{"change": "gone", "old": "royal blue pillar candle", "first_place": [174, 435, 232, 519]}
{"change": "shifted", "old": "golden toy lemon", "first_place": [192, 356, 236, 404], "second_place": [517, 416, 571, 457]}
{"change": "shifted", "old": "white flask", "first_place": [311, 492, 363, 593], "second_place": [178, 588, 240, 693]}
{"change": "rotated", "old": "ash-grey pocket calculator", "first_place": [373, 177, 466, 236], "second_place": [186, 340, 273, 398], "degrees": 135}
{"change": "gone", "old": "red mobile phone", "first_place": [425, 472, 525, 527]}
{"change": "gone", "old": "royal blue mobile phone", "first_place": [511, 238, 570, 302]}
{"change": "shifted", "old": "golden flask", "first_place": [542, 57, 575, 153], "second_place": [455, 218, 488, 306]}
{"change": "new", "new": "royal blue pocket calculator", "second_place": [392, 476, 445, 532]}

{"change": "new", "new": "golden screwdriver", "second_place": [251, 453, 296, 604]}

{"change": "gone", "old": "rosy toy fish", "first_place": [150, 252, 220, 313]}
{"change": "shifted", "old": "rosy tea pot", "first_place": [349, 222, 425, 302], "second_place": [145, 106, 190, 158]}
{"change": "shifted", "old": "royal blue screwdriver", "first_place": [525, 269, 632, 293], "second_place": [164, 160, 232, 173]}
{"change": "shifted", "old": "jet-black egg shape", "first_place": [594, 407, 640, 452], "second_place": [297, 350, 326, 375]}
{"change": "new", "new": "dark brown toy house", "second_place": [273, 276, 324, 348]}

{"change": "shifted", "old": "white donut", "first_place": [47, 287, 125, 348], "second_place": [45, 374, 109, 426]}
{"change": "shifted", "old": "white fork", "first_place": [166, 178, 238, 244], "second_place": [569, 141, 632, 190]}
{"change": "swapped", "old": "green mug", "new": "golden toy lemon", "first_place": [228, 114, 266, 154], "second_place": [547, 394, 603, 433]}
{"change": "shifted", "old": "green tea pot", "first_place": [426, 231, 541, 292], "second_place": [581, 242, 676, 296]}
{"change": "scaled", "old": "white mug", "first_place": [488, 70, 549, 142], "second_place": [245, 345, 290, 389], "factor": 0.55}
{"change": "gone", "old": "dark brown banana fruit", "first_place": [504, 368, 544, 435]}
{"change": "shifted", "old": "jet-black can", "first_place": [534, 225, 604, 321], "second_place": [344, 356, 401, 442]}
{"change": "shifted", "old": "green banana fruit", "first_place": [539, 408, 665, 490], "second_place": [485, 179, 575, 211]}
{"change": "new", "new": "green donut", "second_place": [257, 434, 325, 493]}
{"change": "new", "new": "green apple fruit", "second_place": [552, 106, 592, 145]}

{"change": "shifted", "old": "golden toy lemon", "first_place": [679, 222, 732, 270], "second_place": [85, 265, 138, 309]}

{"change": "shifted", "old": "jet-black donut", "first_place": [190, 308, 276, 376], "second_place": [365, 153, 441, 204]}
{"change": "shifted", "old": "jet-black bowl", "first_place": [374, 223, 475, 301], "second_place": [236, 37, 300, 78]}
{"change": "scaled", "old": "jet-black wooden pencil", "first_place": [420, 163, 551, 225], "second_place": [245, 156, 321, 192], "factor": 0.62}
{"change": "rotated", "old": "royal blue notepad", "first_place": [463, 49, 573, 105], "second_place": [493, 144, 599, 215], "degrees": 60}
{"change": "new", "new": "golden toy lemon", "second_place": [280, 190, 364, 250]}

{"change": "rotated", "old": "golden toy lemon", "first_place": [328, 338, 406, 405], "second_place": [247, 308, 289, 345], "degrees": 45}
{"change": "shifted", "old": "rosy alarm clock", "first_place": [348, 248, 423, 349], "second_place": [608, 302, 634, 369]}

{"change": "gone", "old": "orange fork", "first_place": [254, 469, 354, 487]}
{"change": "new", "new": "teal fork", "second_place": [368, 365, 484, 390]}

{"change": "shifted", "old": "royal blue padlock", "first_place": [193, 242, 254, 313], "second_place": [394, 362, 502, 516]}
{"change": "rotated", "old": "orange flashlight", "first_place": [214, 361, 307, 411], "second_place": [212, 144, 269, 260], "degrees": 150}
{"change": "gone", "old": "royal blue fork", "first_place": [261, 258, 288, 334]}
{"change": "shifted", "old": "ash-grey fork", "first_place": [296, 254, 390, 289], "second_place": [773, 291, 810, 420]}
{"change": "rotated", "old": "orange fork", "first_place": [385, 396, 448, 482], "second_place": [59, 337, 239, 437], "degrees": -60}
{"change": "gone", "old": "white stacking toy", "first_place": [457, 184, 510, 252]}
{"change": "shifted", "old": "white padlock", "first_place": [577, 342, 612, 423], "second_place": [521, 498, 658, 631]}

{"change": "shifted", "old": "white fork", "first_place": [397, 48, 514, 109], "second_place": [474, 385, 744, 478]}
• • •
* _ACTIVITY_
Copy every entry above word for word.

* _EXERCISE SOLUTION_
{"change": "gone", "old": "royal blue pillar candle", "first_place": [174, 435, 232, 519]}
{"change": "shifted", "old": "golden toy lemon", "first_place": [192, 356, 236, 404], "second_place": [517, 416, 571, 457]}
{"change": "shifted", "old": "white flask", "first_place": [311, 492, 363, 593], "second_place": [178, 588, 240, 693]}
{"change": "rotated", "old": "ash-grey pocket calculator", "first_place": [373, 177, 466, 236], "second_place": [186, 340, 273, 398], "degrees": 135}
{"change": "gone", "old": "red mobile phone", "first_place": [425, 472, 525, 527]}
{"change": "gone", "old": "royal blue mobile phone", "first_place": [511, 238, 570, 302]}
{"change": "shifted", "old": "golden flask", "first_place": [542, 57, 575, 153], "second_place": [455, 218, 488, 306]}
{"change": "new", "new": "royal blue pocket calculator", "second_place": [392, 476, 445, 532]}

{"change": "new", "new": "golden screwdriver", "second_place": [251, 453, 296, 604]}

{"change": "gone", "old": "rosy toy fish", "first_place": [150, 252, 220, 313]}
{"change": "shifted", "old": "rosy tea pot", "first_place": [349, 222, 425, 302], "second_place": [145, 106, 190, 158]}
{"change": "shifted", "old": "royal blue screwdriver", "first_place": [525, 269, 632, 293], "second_place": [164, 160, 232, 173]}
{"change": "shifted", "old": "jet-black egg shape", "first_place": [594, 407, 640, 452], "second_place": [297, 350, 326, 375]}
{"change": "new", "new": "dark brown toy house", "second_place": [273, 276, 324, 348]}

{"change": "shifted", "old": "white donut", "first_place": [47, 287, 125, 348], "second_place": [45, 374, 109, 426]}
{"change": "shifted", "old": "white fork", "first_place": [166, 178, 238, 244], "second_place": [569, 141, 632, 190]}
{"change": "swapped", "old": "green mug", "new": "golden toy lemon", "first_place": [228, 114, 266, 154], "second_place": [547, 394, 603, 433]}
{"change": "shifted", "old": "green tea pot", "first_place": [426, 231, 541, 292], "second_place": [581, 242, 676, 296]}
{"change": "scaled", "old": "white mug", "first_place": [488, 70, 549, 142], "second_place": [245, 345, 290, 389], "factor": 0.55}
{"change": "gone", "old": "dark brown banana fruit", "first_place": [504, 368, 544, 435]}
{"change": "shifted", "old": "jet-black can", "first_place": [534, 225, 604, 321], "second_place": [344, 356, 401, 442]}
{"change": "shifted", "old": "green banana fruit", "first_place": [539, 408, 665, 490], "second_place": [485, 179, 575, 211]}
{"change": "new", "new": "green donut", "second_place": [257, 434, 325, 493]}
{"change": "new", "new": "green apple fruit", "second_place": [552, 106, 592, 145]}

{"change": "shifted", "old": "golden toy lemon", "first_place": [679, 222, 732, 270], "second_place": [85, 265, 138, 309]}

{"change": "shifted", "old": "jet-black donut", "first_place": [190, 308, 276, 376], "second_place": [365, 153, 441, 204]}
{"change": "shifted", "old": "jet-black bowl", "first_place": [374, 223, 475, 301], "second_place": [236, 37, 300, 78]}
{"change": "scaled", "old": "jet-black wooden pencil", "first_place": [420, 163, 551, 225], "second_place": [245, 156, 321, 192], "factor": 0.62}
{"change": "rotated", "old": "royal blue notepad", "first_place": [463, 49, 573, 105], "second_place": [493, 144, 599, 215], "degrees": 60}
{"change": "new", "new": "golden toy lemon", "second_place": [280, 190, 364, 250]}

{"change": "rotated", "old": "golden toy lemon", "first_place": [328, 338, 406, 405], "second_place": [247, 308, 289, 345], "degrees": 45}
{"change": "shifted", "old": "rosy alarm clock", "first_place": [348, 248, 423, 349], "second_place": [608, 302, 634, 369]}

{"change": "gone", "old": "orange fork", "first_place": [254, 469, 354, 487]}
{"change": "new", "new": "teal fork", "second_place": [368, 365, 484, 390]}

{"change": "shifted", "old": "royal blue padlock", "first_place": [193, 242, 254, 313], "second_place": [394, 362, 502, 516]}
{"change": "rotated", "old": "orange flashlight", "first_place": [214, 361, 307, 411], "second_place": [212, 144, 269, 260], "degrees": 150}
{"change": "gone", "old": "royal blue fork", "first_place": [261, 258, 288, 334]}
{"change": "shifted", "old": "ash-grey fork", "first_place": [296, 254, 390, 289], "second_place": [773, 291, 810, 420]}
{"change": "rotated", "old": "orange fork", "first_place": [385, 396, 448, 482], "second_place": [59, 337, 239, 437], "degrees": -60}
{"change": "gone", "old": "white stacking toy", "first_place": [457, 184, 510, 252]}
{"change": "shifted", "old": "white padlock", "first_place": [577, 342, 612, 423], "second_place": [521, 498, 658, 631]}

{"change": "shifted", "old": "white fork", "first_place": [397, 48, 514, 109], "second_place": [474, 385, 744, 478]}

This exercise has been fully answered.